* DATA FOR THIS TASK:

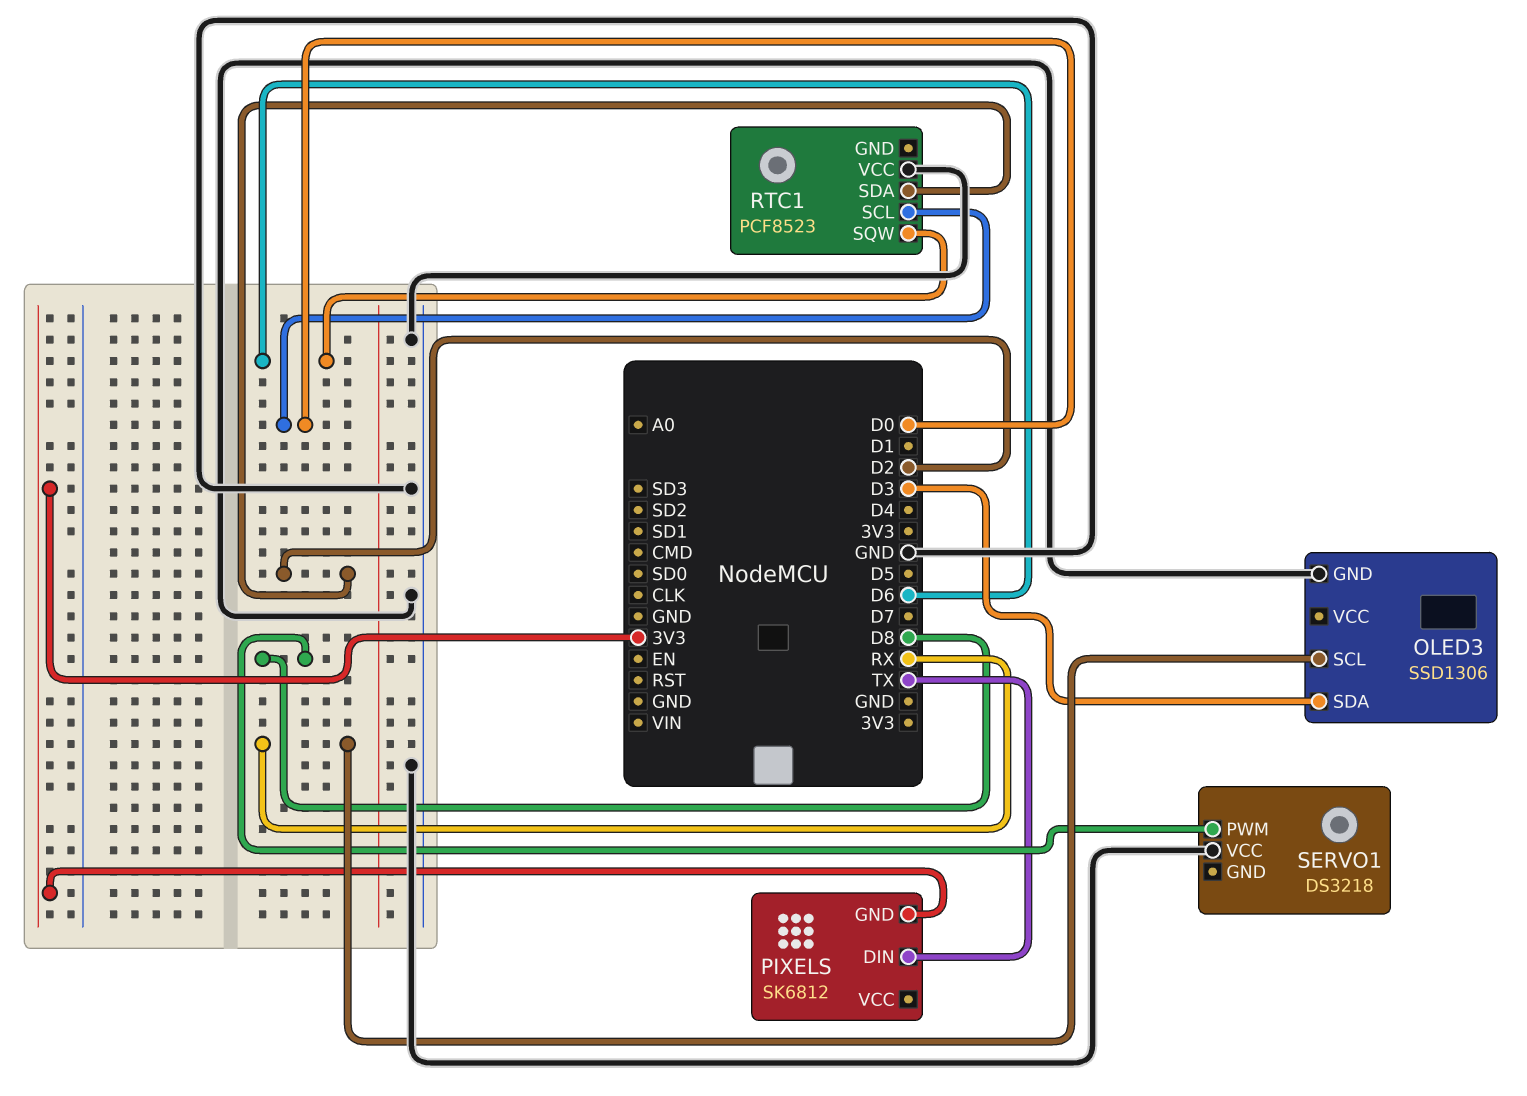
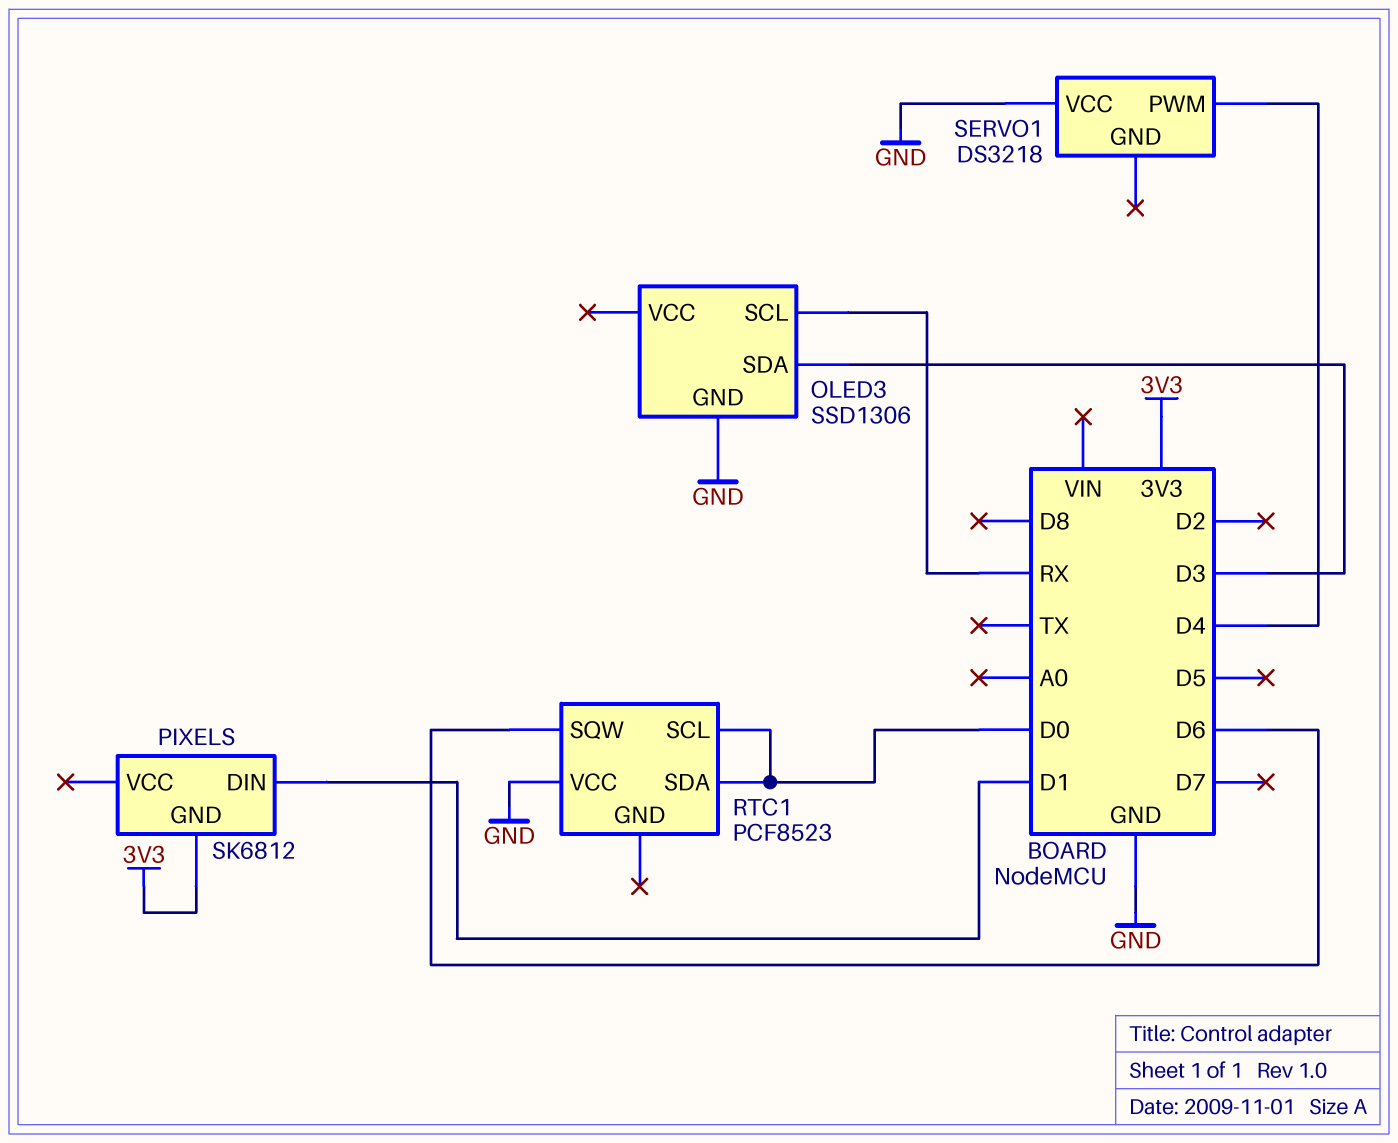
PIXELS pin DIN: TX -> D1
RTC1 pin SDA: D2 -> D0
SERVO1 pin PWM: D8 -> D4

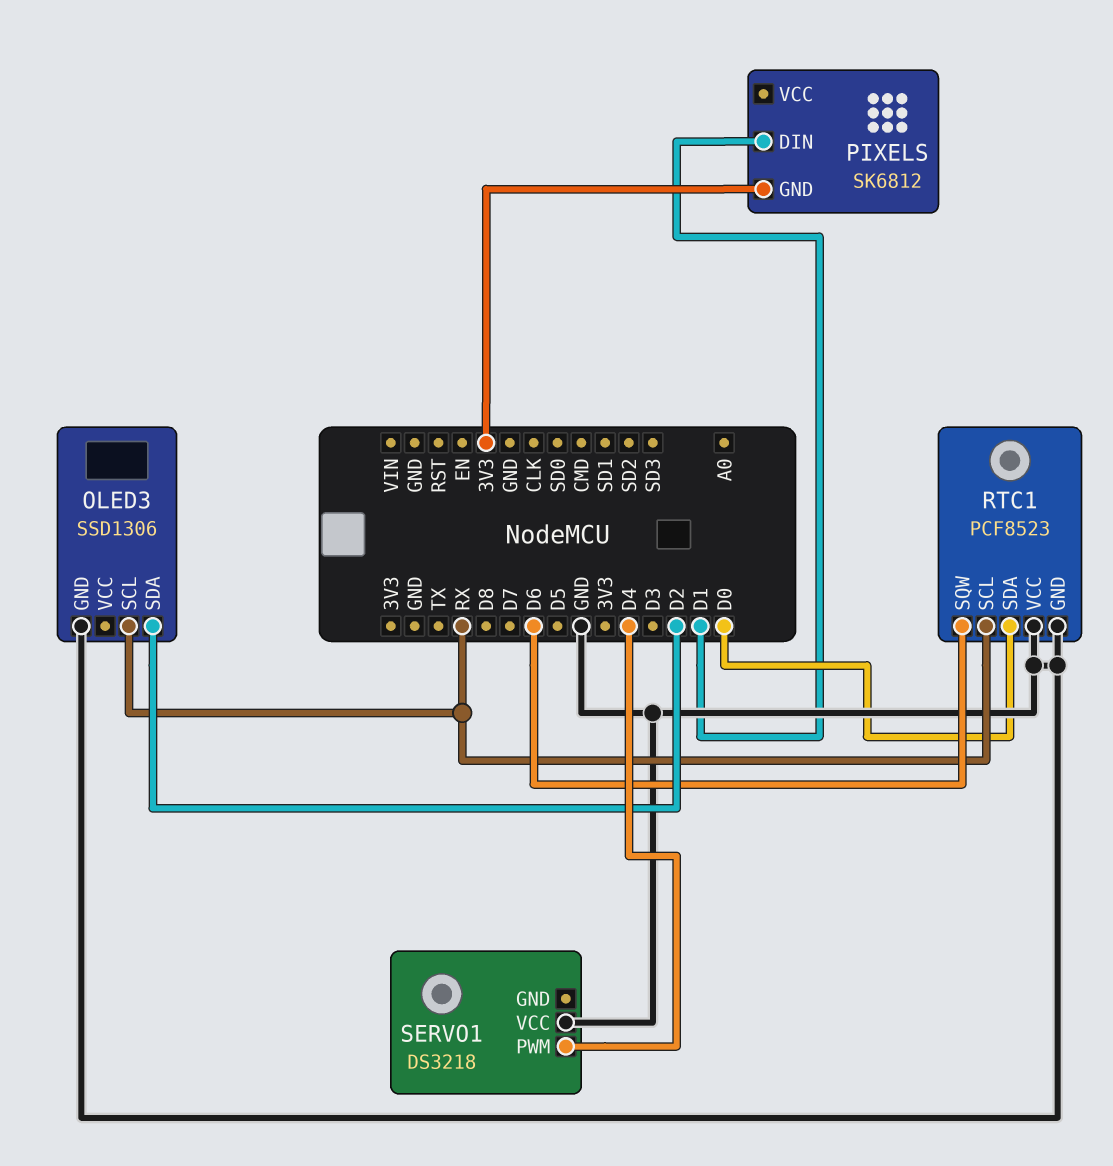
OLED3 pin SDA: D3 -> D2
RTC1 pin GND: none -> GND
RTC1 pin SCL: D0 -> RX

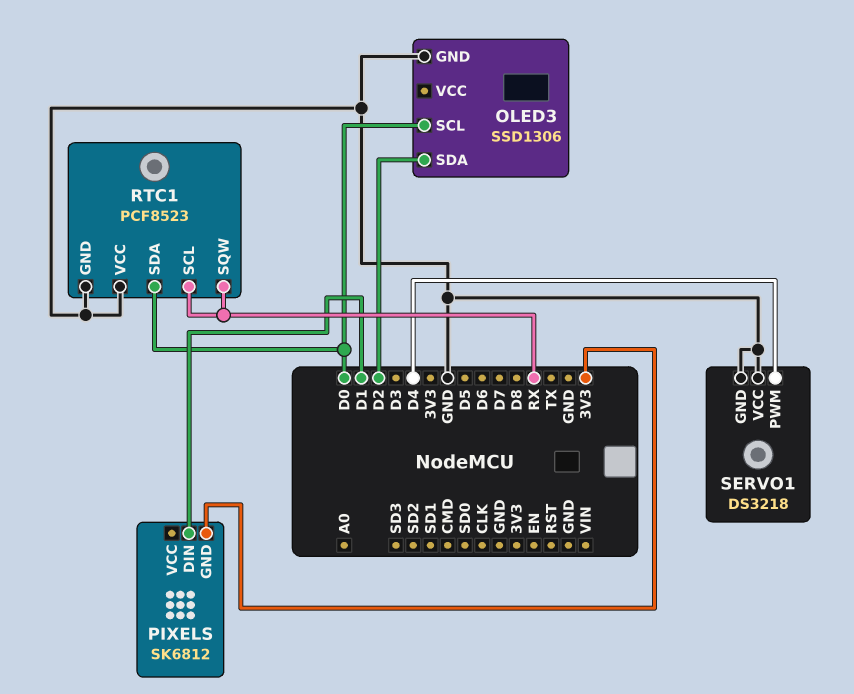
OLED3 pin SCL: RX -> D0
RTC1 pin SQW: D6 -> RX
SERVO1 pin GND: none -> GND

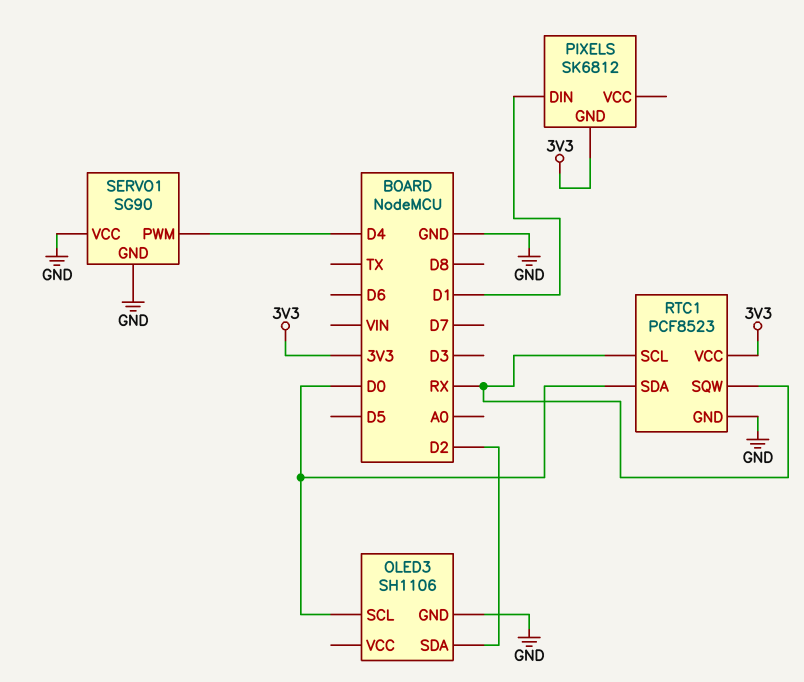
OLED3: SSD1306 -> SH1106
RTC1 pin VCC: GND -> 3V3
SERVO1: DS3218 -> SG90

* DIRECTIONS: Leave every picture out, and repeat exactly the lines from the one containing "OLED3 pin SDA: D3 -> D2" through the last line of the entries, both ends included.

* EXERCISE RESULT:
OLED3 pin SDA: D3 -> D2
RTC1 pin GND: none -> GND
RTC1 pin SCL: D0 -> RX

OLED3 pin SCL: RX -> D0
RTC1 pin SQW: D6 -> RX
SERVO1 pin GND: none -> GND

OLED3: SSD1306 -> SH1106
RTC1 pin VCC: GND -> 3V3
SERVO1: DS3218 -> SG90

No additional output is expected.